#### What you should do
Copy out all the lines in the records that include the word "tile".

(Dataset records)
=-=-=-=-=
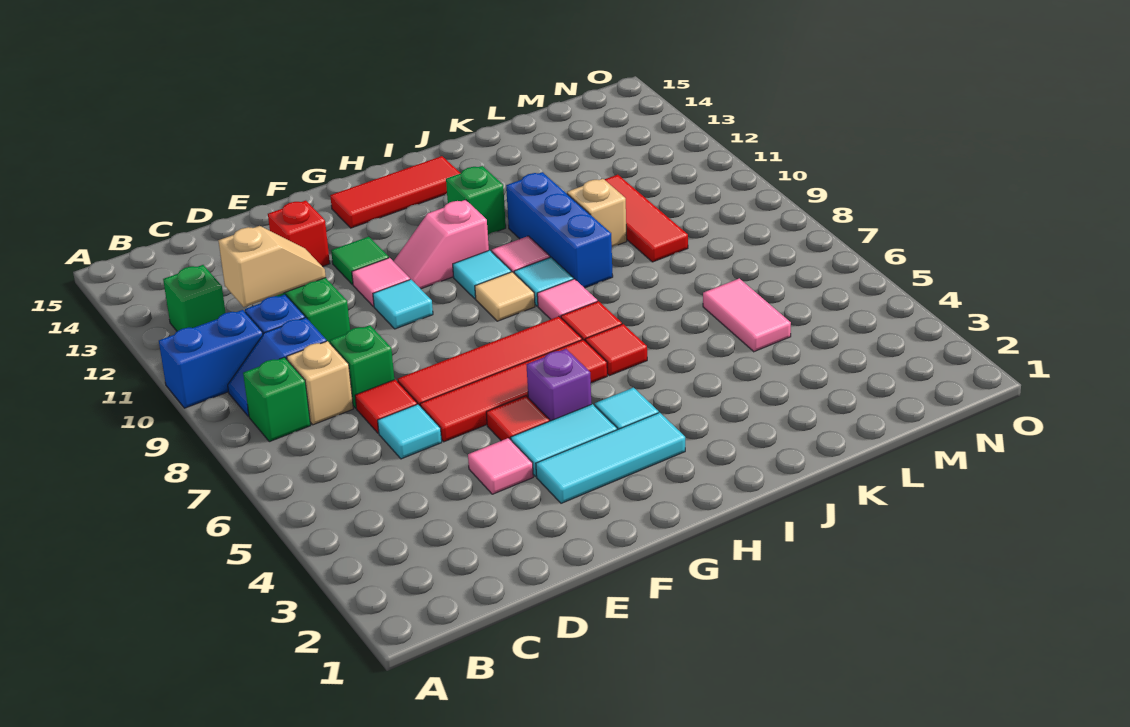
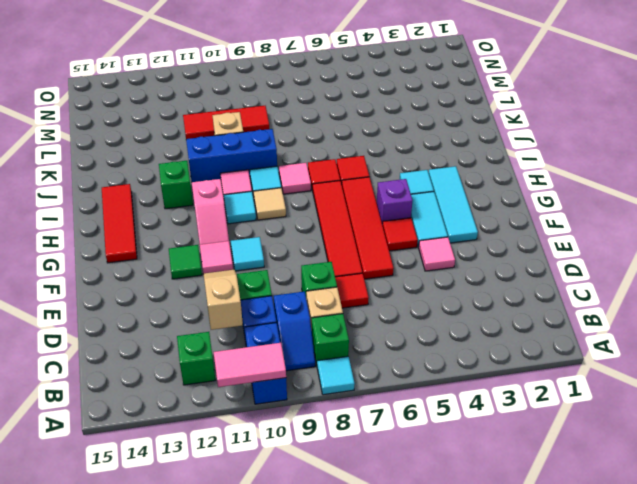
cyan tile D6 level 1 -> cyan tile A8 level 1
red brick E13 level 1 -> none
pink tile L5:L6 level 1 -> pink tile A10:A11 level 2

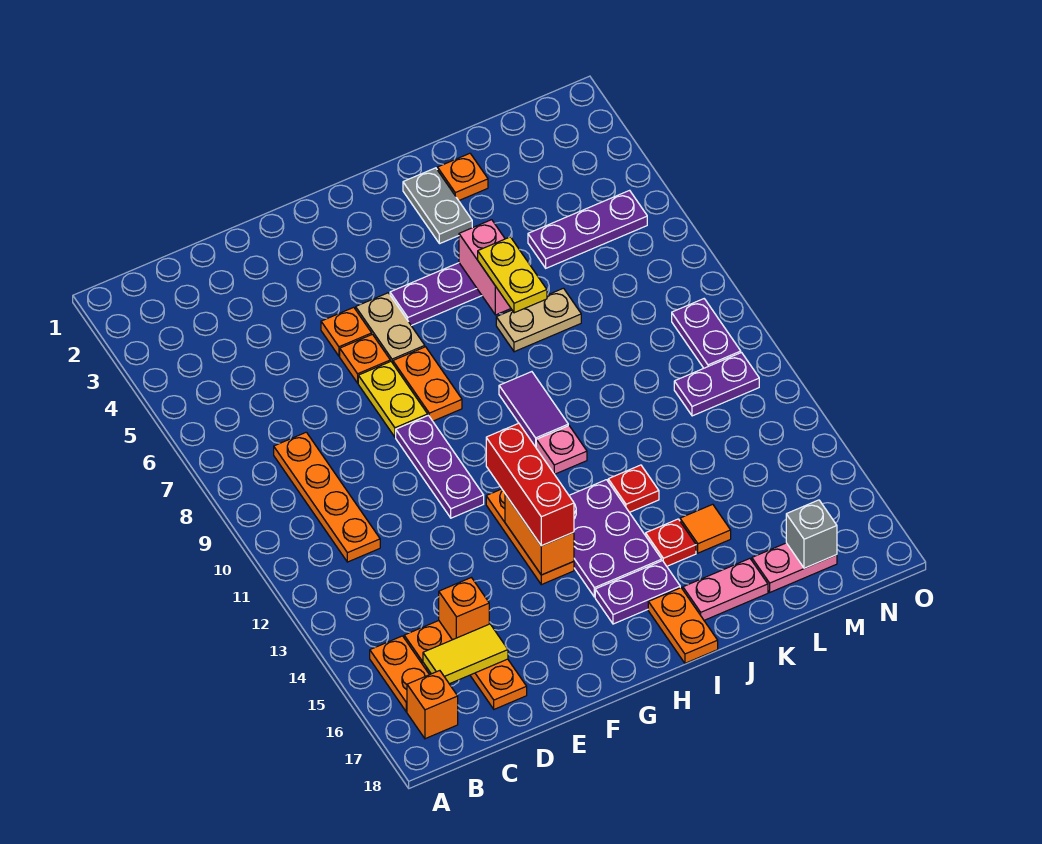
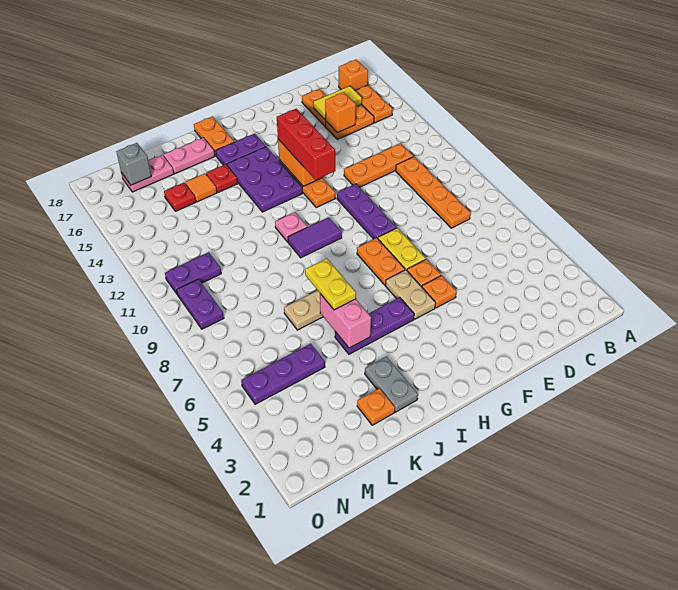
none -> orange plate C12:E12 level 1
purple tile I9:I10 level 1 -> purple tile H10:I10 level 1
red plate J13 level 1 -> red plate L15 level 1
=-=-=-=-=
#### Solution to this exercise
cyan tile D6 level 1 -> cyan tile A8 level 1
pink tile L5:L6 level 1 -> pink tile A10:A11 level 2
purple tile I9:I10 level 1 -> purple tile H10:I10 level 1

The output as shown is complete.